Your answer is a copy of every line in the records where "none" appears.
***** Data provided
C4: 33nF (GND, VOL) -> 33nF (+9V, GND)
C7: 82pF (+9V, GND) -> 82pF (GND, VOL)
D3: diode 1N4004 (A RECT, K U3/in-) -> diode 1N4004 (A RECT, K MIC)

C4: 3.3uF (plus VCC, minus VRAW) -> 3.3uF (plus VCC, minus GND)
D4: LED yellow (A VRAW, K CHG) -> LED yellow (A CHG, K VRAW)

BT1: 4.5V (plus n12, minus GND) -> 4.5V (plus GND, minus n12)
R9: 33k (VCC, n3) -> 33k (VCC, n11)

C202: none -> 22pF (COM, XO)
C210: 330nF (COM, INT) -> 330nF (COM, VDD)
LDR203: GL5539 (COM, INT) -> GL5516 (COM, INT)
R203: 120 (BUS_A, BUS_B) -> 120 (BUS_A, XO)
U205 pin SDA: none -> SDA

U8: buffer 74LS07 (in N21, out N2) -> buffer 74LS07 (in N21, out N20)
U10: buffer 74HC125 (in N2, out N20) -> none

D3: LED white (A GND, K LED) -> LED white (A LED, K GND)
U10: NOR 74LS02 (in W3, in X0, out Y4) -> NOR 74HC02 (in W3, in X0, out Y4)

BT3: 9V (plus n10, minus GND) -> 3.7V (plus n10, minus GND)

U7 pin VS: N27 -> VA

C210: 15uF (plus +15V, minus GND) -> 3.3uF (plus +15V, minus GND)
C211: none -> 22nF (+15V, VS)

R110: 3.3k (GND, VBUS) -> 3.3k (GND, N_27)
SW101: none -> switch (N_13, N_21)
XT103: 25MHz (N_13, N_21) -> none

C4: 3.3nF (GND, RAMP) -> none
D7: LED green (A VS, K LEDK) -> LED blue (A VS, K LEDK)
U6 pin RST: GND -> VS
**********
**The answer**
C202: none -> 22pF (COM, XO)
U205 pin SDA: none -> SDA
U10: buffer 74HC125 (in N2, out N20) -> none
C211: none -> 22nF (+15V, VS)
SW101: none -> switch (N_13, N_21)
XT103: 25MHz (N_13, N_21) -> none
C4: 3.3nF (GND, RAMP) -> none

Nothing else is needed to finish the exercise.